> DATA EXCERPT
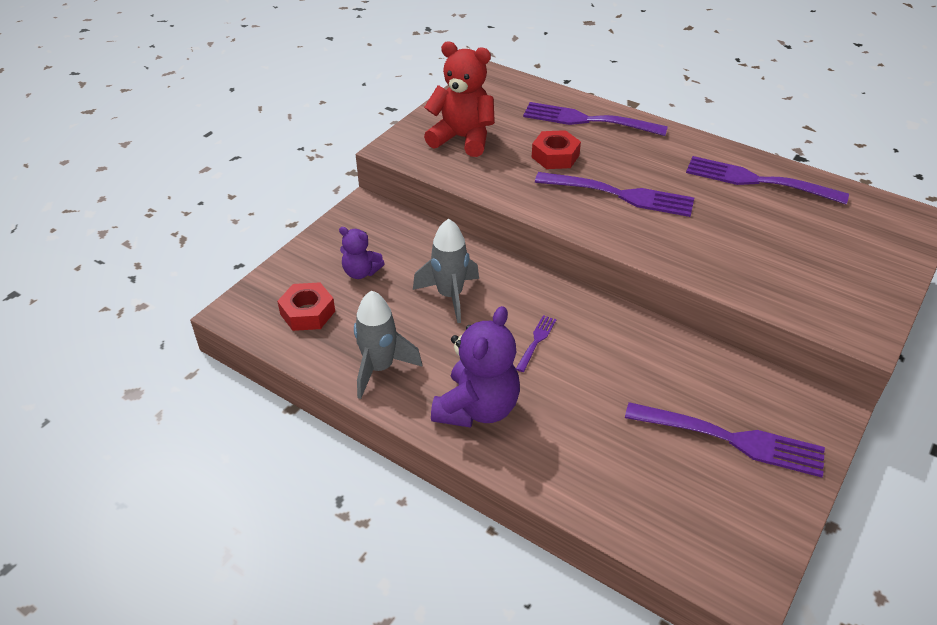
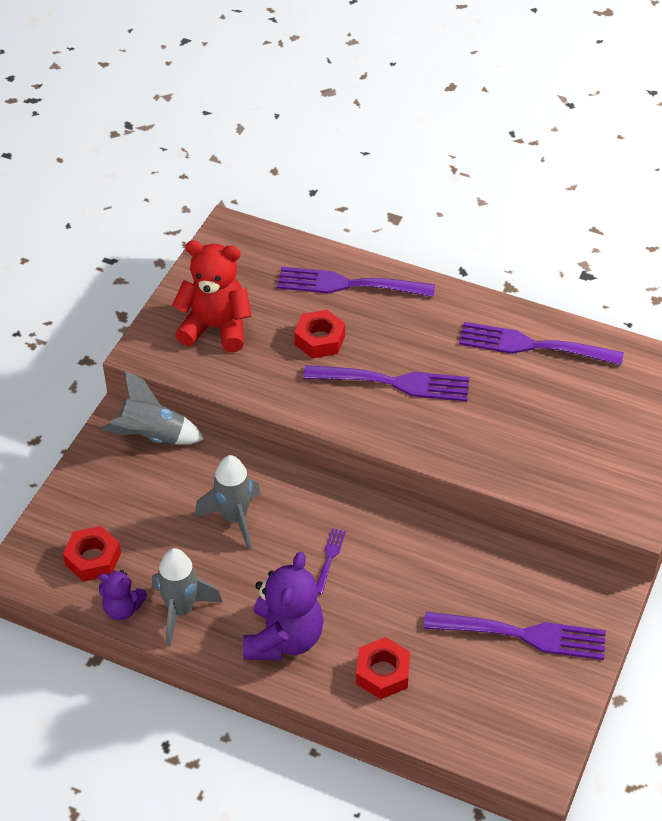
camera: 10 degrees left, 5 degrees up
(361, 272) = (136, 503): purple teddy bear -> purple teddy bear (123, 608)
(389, 222) = (152, 436): none -> grey rocket
(576, 456) = (383, 673): none -> red nut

> TASK GOAL
Would you please return all lines of the data that include the word "none"?

> ANSWER TO THIS EXERCISE
(389, 222) = (152, 436): none -> grey rocket
(576, 456) = (383, 673): none -> red nut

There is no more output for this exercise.